• _TASK DATA_:

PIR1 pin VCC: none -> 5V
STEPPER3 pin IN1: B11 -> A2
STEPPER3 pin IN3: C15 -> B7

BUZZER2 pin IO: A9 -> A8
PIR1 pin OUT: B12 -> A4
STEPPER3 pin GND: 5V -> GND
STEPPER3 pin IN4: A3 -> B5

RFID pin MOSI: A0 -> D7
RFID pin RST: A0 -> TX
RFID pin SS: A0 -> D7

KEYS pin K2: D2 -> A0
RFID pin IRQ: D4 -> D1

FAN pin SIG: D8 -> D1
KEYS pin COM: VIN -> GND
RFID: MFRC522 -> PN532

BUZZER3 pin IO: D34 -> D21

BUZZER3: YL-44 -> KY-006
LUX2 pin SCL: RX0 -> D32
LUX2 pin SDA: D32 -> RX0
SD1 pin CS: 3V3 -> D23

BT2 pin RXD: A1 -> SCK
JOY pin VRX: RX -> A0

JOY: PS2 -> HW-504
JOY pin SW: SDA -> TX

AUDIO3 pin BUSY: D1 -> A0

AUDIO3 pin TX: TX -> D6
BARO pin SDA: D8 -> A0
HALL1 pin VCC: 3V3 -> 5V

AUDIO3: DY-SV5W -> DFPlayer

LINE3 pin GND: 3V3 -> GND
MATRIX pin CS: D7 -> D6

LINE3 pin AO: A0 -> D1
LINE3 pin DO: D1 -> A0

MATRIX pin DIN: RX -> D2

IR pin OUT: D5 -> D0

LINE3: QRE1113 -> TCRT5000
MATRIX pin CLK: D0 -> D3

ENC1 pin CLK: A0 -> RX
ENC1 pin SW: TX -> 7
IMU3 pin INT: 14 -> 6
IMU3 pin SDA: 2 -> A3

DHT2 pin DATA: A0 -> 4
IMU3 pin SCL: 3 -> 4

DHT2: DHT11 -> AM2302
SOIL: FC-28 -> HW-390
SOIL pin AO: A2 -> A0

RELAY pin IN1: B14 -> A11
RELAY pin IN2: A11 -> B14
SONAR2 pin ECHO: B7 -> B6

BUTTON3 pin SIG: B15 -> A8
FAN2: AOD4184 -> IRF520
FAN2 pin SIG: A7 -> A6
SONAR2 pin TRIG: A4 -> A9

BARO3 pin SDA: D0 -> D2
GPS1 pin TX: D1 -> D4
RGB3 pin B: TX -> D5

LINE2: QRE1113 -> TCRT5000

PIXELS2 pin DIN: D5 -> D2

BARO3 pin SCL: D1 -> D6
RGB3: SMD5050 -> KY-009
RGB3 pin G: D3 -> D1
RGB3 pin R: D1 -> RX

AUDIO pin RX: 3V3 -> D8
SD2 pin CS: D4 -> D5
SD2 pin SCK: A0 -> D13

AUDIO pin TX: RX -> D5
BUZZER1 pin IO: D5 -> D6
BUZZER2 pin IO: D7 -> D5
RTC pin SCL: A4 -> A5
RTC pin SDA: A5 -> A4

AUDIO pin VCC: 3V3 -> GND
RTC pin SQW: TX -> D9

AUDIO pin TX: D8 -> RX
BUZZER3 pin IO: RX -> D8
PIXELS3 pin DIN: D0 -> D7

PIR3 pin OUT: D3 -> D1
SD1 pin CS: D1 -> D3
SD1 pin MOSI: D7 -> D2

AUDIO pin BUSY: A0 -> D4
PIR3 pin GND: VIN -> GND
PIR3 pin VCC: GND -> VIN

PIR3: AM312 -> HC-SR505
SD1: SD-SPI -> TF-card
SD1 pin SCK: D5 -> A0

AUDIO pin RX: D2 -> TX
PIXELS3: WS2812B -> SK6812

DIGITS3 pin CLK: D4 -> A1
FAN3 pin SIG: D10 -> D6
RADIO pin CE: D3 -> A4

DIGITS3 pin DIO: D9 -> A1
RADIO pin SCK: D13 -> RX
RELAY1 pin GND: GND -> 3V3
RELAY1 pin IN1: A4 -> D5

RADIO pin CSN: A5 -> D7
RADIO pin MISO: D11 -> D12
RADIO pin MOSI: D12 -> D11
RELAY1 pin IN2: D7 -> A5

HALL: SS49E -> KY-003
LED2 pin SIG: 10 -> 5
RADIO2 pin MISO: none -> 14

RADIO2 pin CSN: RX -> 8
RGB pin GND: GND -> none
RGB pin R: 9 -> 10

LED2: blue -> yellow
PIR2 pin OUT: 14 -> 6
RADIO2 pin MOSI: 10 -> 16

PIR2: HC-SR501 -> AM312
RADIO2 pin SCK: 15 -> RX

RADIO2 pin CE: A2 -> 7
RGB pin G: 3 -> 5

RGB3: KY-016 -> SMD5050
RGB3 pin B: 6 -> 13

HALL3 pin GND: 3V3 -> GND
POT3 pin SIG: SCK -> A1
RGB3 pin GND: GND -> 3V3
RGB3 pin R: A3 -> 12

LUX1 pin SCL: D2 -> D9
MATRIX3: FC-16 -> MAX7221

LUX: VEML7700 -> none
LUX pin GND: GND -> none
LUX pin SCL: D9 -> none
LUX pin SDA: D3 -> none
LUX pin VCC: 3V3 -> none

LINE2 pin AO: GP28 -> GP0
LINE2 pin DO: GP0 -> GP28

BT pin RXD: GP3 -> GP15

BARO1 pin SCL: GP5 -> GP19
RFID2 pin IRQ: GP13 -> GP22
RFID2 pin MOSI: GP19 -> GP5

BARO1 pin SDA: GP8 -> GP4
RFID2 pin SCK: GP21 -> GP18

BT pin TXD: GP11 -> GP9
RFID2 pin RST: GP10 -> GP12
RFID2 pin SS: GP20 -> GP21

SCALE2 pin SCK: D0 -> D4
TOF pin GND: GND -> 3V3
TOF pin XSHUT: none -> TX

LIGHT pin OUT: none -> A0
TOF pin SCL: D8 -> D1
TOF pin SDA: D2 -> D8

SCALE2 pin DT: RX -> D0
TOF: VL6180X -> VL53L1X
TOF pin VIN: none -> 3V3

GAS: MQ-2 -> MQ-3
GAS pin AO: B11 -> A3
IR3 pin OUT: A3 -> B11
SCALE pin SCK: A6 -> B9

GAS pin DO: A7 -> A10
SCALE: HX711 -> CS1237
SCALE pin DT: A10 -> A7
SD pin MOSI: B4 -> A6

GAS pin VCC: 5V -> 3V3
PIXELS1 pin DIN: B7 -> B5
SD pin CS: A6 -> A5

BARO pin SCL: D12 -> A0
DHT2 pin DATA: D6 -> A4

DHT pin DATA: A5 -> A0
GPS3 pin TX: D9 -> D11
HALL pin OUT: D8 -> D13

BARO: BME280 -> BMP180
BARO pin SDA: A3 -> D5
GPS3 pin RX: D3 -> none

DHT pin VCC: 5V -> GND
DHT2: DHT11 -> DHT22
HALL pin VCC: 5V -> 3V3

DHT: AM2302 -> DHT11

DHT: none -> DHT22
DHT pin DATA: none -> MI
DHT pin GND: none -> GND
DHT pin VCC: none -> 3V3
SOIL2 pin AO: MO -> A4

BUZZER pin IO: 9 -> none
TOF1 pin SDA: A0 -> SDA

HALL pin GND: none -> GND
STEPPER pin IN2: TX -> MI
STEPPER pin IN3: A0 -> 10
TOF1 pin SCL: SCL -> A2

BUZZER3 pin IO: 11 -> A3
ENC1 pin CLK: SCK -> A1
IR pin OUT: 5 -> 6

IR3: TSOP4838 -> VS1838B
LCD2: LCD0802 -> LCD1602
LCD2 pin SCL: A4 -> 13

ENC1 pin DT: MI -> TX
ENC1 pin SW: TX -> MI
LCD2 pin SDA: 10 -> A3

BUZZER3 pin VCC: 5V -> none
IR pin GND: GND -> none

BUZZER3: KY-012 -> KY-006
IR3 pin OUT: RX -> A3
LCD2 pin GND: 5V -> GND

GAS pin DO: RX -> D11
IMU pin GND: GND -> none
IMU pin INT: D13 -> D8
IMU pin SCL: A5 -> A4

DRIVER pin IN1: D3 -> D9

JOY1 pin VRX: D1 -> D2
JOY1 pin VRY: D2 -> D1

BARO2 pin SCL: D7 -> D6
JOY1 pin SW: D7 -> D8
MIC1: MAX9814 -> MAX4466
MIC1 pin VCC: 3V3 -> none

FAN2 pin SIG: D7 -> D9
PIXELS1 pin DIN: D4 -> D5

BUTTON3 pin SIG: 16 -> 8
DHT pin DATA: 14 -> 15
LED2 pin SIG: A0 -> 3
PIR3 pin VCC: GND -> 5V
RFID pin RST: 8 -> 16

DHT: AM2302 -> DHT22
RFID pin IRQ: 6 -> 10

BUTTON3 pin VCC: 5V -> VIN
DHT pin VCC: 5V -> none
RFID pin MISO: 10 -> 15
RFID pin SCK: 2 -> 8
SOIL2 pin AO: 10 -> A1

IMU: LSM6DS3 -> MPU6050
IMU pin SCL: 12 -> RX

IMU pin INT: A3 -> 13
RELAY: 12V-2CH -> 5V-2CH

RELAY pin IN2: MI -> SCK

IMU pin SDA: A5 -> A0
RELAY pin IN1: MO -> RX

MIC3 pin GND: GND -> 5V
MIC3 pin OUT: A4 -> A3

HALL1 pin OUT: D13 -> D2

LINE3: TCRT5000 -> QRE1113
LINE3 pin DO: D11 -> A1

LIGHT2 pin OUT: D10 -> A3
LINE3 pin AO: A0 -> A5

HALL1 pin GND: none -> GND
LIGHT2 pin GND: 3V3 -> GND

• _TASK INSTRUCTIONS_:
In the listing above, find the line containing "IR3: TSOP4838 -> VS1838B" and the line containing "JOY1 pin VRX: D1 -> D2", then quote both, plus every line between them, exactly as written.

• _OUTPUT_:
IR3: TSOP4838 -> VS1838B
LCD2: LCD0802 -> LCD1602
LCD2 pin SCL: A4 -> 13

ENC1 pin DT: MI -> TX
ENC1 pin SW: TX -> MI
LCD2 pin SDA: 10 -> A3

BUZZER3 pin VCC: 5V -> none
IR pin GND: GND -> none

BUZZER3: KY-012 -> KY-006
IR3 pin OUT: RX -> A3
LCD2 pin GND: 5V -> GND

GAS pin DO: RX -> D11
IMU pin GND: GND -> none
IMU pin INT: D13 -> D8
IMU pin SCL: A5 -> A4

DRIVER pin IN1: D3 -> D9

JOY1 pin VRX: D1 -> D2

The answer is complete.